***** PROVIDED ENTRIES

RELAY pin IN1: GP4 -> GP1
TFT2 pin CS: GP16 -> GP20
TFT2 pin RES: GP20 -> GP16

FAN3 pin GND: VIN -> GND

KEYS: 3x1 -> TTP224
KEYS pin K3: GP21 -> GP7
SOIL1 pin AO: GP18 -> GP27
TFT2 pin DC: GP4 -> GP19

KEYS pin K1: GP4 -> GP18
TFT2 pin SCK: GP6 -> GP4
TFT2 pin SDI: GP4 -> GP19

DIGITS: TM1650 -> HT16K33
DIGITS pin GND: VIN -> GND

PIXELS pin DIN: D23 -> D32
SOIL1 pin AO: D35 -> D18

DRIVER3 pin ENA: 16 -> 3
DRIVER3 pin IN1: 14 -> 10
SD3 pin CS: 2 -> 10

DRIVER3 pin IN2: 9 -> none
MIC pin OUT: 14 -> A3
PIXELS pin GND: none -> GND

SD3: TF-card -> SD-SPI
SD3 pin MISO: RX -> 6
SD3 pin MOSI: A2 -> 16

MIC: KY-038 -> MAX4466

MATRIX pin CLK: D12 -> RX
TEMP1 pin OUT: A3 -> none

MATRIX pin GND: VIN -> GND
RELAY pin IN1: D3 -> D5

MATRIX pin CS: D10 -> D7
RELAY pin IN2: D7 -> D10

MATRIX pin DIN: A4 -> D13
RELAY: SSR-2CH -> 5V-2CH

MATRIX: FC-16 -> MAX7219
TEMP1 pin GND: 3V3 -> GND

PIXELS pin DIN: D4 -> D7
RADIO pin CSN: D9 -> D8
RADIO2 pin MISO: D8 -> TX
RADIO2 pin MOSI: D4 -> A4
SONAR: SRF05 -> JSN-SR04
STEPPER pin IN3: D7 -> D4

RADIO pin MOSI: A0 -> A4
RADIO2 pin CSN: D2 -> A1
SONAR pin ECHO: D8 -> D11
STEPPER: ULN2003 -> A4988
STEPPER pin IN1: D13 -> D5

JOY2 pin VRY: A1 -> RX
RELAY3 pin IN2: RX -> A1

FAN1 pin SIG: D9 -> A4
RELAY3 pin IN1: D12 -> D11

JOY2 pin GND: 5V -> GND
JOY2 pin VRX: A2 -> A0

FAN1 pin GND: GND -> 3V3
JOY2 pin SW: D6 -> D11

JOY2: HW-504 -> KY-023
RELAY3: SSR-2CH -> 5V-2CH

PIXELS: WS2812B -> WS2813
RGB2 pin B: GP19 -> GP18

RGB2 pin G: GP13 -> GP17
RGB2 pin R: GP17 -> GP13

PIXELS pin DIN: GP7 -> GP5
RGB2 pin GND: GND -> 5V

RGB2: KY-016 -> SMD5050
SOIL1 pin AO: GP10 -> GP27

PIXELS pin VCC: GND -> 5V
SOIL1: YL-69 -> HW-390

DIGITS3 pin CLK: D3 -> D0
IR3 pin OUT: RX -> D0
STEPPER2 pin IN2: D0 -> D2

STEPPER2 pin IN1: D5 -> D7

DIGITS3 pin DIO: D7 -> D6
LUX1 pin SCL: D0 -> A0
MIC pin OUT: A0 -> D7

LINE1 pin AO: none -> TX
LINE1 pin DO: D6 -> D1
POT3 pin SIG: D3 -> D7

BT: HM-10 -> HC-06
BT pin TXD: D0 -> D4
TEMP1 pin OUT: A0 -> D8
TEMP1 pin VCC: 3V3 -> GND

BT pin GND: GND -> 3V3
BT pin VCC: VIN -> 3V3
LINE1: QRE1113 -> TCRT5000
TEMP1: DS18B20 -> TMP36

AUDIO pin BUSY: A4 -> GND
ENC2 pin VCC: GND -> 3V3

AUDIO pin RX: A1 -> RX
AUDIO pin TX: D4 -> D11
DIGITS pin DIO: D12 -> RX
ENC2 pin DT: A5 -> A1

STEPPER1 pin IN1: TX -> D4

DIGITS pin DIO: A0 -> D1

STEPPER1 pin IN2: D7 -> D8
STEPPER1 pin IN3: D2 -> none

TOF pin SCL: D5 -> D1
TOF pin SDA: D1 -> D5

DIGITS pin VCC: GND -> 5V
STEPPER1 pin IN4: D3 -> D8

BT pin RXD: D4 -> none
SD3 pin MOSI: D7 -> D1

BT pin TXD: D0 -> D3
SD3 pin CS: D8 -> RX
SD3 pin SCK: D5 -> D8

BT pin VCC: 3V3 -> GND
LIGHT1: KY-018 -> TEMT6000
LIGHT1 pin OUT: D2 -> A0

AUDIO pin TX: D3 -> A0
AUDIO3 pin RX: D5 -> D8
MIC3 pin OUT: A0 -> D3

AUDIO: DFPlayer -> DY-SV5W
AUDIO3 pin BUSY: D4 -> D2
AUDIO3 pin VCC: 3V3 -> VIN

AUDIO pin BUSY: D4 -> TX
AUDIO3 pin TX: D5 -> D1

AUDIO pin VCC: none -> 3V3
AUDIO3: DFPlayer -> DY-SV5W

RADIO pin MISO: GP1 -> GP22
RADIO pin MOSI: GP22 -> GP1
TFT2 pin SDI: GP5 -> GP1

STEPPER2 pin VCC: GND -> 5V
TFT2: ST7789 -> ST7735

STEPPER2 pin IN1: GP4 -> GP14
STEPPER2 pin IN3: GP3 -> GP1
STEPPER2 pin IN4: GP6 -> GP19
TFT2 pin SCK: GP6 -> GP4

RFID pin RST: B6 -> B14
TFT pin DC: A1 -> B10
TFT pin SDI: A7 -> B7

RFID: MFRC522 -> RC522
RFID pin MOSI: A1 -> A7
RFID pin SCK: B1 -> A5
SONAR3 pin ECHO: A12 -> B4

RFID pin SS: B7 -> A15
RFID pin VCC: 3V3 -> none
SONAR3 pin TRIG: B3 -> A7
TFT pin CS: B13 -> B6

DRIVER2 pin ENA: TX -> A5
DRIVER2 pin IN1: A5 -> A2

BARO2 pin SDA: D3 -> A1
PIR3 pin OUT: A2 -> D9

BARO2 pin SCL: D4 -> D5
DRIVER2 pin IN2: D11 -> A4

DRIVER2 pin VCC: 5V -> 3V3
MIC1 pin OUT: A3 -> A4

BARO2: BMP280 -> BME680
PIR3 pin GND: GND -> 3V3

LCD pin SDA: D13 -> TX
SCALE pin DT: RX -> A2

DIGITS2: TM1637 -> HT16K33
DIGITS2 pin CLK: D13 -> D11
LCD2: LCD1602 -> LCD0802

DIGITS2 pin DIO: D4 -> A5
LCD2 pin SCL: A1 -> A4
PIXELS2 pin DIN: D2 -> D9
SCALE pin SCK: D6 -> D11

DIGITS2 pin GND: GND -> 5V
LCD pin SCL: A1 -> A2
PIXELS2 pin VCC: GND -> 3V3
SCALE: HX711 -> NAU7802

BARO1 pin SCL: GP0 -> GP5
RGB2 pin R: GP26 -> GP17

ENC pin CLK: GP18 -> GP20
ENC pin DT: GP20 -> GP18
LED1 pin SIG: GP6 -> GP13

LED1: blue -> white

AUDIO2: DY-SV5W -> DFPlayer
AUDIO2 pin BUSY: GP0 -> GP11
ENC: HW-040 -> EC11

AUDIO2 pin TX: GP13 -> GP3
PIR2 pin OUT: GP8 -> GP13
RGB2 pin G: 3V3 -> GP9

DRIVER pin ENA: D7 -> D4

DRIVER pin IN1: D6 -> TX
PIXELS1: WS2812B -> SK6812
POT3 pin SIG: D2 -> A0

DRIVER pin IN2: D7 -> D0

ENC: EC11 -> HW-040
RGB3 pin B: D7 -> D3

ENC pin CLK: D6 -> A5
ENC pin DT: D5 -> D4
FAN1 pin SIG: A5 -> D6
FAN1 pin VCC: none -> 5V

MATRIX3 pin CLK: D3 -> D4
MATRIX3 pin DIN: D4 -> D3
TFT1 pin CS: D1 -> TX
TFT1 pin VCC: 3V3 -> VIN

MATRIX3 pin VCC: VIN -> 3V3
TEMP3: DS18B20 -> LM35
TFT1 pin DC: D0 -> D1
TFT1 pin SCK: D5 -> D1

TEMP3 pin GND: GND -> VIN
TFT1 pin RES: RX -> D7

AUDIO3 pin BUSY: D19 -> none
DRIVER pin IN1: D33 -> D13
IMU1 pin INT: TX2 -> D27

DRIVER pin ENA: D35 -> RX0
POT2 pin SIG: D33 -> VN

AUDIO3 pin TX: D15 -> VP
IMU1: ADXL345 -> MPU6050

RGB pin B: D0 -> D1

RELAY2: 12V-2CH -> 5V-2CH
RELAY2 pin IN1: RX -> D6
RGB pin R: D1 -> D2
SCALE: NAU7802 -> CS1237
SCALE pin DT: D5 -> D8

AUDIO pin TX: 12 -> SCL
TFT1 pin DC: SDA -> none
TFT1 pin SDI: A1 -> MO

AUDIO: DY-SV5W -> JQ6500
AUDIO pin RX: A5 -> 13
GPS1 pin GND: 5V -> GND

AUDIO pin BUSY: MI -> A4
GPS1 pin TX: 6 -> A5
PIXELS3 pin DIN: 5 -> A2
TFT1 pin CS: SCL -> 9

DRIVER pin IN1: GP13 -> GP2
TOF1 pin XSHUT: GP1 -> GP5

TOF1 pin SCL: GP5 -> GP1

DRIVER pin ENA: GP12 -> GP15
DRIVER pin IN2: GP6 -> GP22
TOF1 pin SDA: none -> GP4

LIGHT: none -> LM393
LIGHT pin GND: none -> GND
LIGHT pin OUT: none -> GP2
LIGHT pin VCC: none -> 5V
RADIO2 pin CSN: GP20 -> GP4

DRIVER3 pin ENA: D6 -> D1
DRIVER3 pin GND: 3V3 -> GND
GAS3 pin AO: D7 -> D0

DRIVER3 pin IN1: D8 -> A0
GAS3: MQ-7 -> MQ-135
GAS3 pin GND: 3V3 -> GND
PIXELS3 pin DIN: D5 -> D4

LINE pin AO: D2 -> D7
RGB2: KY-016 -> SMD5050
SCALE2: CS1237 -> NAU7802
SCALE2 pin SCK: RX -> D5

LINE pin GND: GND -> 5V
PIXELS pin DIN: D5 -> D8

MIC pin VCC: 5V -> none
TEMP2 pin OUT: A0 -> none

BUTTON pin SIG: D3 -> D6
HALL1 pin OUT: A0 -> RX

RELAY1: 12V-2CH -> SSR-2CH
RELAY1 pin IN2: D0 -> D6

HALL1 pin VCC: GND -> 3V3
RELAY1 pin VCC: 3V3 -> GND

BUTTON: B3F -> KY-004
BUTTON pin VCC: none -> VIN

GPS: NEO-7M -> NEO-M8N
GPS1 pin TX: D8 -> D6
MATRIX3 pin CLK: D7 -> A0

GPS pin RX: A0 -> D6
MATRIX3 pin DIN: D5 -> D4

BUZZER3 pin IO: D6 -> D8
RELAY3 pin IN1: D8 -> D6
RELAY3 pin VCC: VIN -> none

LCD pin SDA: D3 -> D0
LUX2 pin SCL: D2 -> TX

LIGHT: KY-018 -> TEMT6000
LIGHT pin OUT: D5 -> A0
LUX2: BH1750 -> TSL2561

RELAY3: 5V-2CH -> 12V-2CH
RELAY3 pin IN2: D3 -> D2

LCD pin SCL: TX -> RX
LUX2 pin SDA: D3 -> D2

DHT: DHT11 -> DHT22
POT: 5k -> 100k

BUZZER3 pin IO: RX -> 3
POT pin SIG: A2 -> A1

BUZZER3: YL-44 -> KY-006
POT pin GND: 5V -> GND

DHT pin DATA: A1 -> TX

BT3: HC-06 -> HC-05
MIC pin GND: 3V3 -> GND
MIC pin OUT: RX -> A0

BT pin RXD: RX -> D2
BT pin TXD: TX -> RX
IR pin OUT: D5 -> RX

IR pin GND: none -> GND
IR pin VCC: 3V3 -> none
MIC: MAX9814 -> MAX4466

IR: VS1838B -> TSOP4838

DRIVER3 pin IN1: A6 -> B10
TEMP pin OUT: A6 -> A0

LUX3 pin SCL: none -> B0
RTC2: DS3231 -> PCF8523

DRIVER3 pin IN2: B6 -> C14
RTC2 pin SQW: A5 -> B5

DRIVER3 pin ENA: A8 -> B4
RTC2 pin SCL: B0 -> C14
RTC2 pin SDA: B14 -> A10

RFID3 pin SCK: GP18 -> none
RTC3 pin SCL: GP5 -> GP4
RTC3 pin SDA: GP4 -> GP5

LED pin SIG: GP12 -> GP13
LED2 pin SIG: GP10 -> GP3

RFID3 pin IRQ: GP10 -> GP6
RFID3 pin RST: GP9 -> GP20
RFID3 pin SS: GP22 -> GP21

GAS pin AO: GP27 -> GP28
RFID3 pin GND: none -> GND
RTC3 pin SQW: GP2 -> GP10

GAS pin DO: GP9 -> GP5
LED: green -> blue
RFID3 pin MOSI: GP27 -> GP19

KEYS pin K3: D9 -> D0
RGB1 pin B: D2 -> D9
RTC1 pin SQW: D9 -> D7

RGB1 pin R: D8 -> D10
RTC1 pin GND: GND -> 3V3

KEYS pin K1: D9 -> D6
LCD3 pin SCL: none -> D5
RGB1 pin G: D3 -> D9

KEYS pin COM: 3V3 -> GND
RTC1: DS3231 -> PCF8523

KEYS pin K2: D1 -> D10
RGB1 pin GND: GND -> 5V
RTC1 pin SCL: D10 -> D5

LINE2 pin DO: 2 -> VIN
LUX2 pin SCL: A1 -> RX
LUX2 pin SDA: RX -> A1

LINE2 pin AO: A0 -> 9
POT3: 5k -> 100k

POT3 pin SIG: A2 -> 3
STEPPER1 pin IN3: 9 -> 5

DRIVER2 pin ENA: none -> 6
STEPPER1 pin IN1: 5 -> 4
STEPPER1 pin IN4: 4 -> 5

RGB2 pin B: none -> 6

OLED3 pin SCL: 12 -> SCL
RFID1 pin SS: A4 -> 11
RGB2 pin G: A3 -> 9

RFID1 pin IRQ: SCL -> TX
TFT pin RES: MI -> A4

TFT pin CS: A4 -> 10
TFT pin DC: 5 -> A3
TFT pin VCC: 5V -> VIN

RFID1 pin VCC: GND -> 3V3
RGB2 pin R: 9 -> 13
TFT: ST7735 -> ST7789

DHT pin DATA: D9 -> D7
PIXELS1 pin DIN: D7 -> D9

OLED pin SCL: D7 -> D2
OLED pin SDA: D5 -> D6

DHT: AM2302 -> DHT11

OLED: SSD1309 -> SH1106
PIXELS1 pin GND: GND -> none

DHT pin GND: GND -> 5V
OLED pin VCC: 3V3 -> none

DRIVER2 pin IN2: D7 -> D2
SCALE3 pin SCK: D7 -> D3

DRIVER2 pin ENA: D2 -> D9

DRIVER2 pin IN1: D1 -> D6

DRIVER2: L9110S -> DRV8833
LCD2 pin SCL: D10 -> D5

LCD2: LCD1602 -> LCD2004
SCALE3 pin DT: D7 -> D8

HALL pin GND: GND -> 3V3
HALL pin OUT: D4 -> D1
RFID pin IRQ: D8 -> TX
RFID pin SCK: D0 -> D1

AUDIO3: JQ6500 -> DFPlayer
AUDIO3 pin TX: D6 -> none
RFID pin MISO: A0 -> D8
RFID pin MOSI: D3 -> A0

**********

In the listing above, find the line containing "RGB2 pin G: 3V3 -> GP9" and the line containing "TFT1 pin CS: SCL -> 9". Output them and every line between, exactly, and nothing else.

RGB2 pin G: 3V3 -> GP9

DRIVER pin ENA: D7 -> D4

DRIVER pin IN1: D6 -> TX
PIXELS1: WS2812B -> SK6812
POT3 pin SIG: D2 -> A0

DRIVER pin IN2: D7 -> D0

ENC: EC11 -> HW-040
RGB3 pin B: D7 -> D3

ENC pin CLK: D6 -> A5
ENC pin DT: D5 -> D4
FAN1 pin SIG: A5 -> D6
FAN1 pin VCC: none -> 5V

MATRIX3 pin CLK: D3 -> D4
MATRIX3 pin DIN: D4 -> D3
TFT1 pin CS: D1 -> TX
TFT1 pin VCC: 3V3 -> VIN

MATRIX3 pin VCC: VIN -> 3V3
TEMP3: DS18B20 -> LM35
TFT1 pin DC: D0 -> D1
TFT1 pin SCK: D5 -> D1

TEMP3 pin GND: GND -> VIN
TFT1 pin RES: RX -> D7

AUDIO3 pin BUSY: D19 -> none
DRIVER pin IN1: D33 -> D13
IMU1 pin INT: TX2 -> D27

DRIVER pin ENA: D35 -> RX0
POT2 pin SIG: D33 -> VN

AUDIO3 pin TX: D15 -> VP
IMU1: ADXL345 -> MPU6050

RGB pin B: D0 -> D1

RELAY2: 12V-2CH -> 5V-2CH
RELAY2 pin IN1: RX -> D6
RGB pin R: D1 -> D2
SCALE: NAU7802 -> CS1237
SCALE pin DT: D5 -> D8

AUDIO pin TX: 12 -> SCL
TFT1 pin DC: SDA -> none
TFT1 pin SDI: A1 -> MO

AUDIO: DY-SV5W -> JQ6500
AUDIO pin RX: A5 -> 13
GPS1 pin GND: 5V -> GND

AUDIO pin BUSY: MI -> A4
GPS1 pin TX: 6 -> A5
PIXELS3 pin DIN: 5 -> A2
TFT1 pin CS: SCL -> 9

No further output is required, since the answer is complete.